───── Provided data
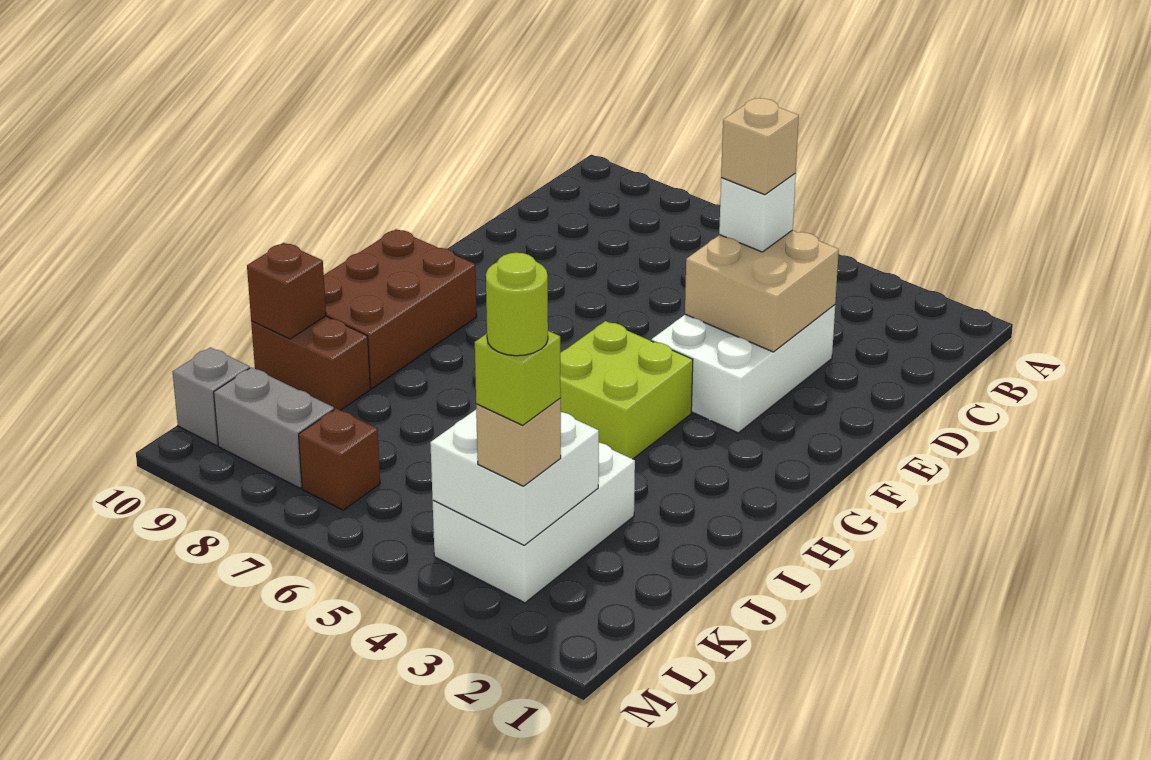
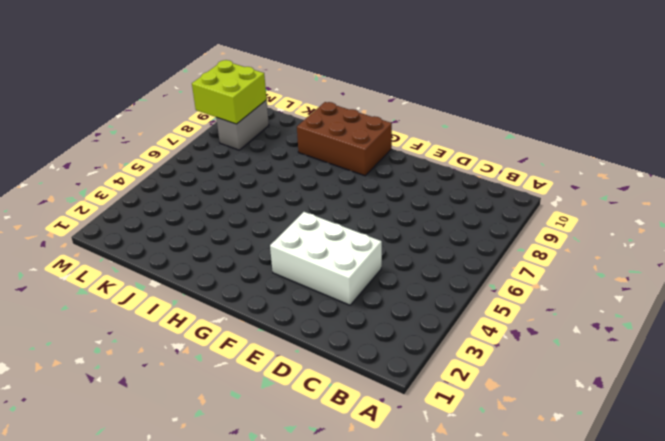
lime brick L8:M9 level 2 -> lime brick G4:H5 level 1
none -> white brick J3:L4 level 1
none -> brown brick J9:J10 level 1
none -> brown brick L7 level 1

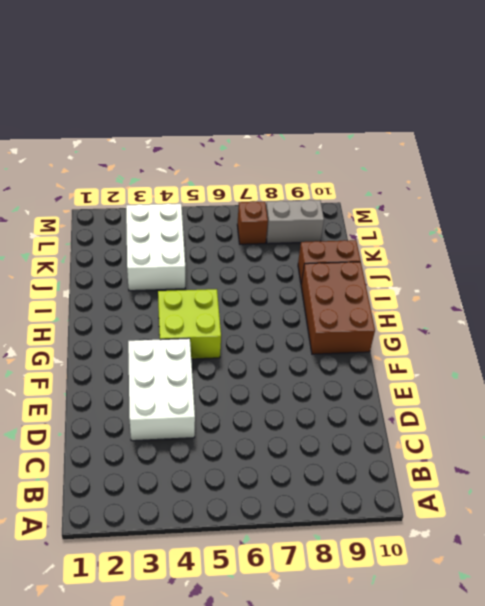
none -> grey brick L10 level 1
none -> tan brick D3:E4 level 2
none -> brown brick J10 level 2

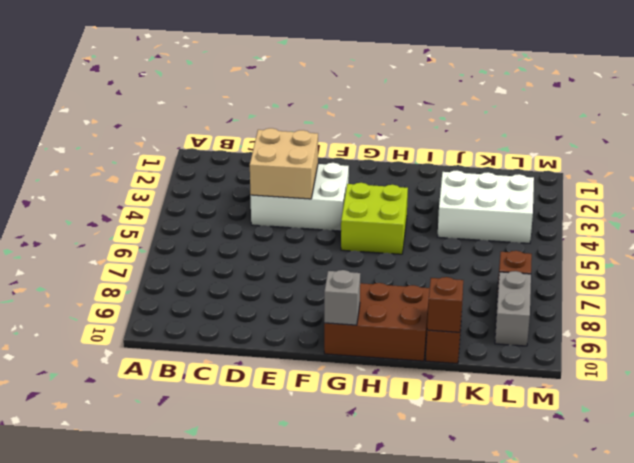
grey brick G10 level 2 -> grey brick L10 level 1
none -> white brick K3:L4 level 2
none -> white brick D4 level 3
none -> tan brick L3 level 3

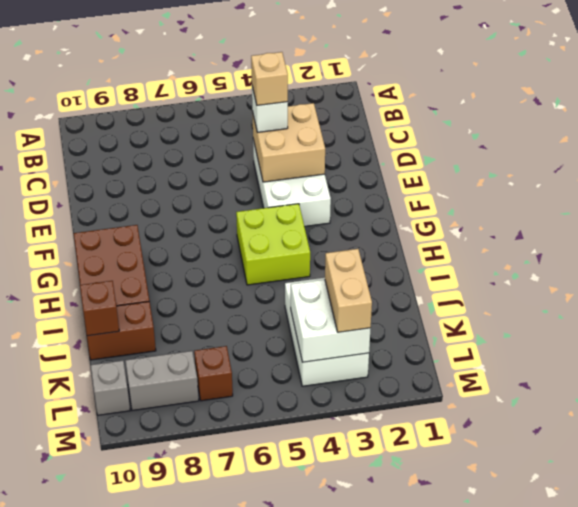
tan brick K3:L3 level 3 -> tan brick L3 level 3
none -> lime brick L3 level 4
none -> lime round brick L3 level 5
──────────
- **Instructions for the task**:
Output the whole listing without change. Any picture is to be left out.

- **Response for this exercise**:
lime brick L8:M9 level 2 -> lime brick G4:H5 level 1
none -> white brick J3:L4 level 1
none -> brown brick J9:J10 level 1
none -> brown brick L7 level 1

none -> grey brick L10 level 1
none -> tan brick D3:E4 level 2
none -> brown brick J10 level 2

grey brick G10 level 2 -> grey brick L10 level 1
none -> white brick K3:L4 level 2
none -> white brick D4 level 3
none -> tan brick L3 level 3

tan brick K3:L3 level 3 -> tan brick L3 level 3
none -> lime brick L3 level 4
none -> lime round brick L3 level 5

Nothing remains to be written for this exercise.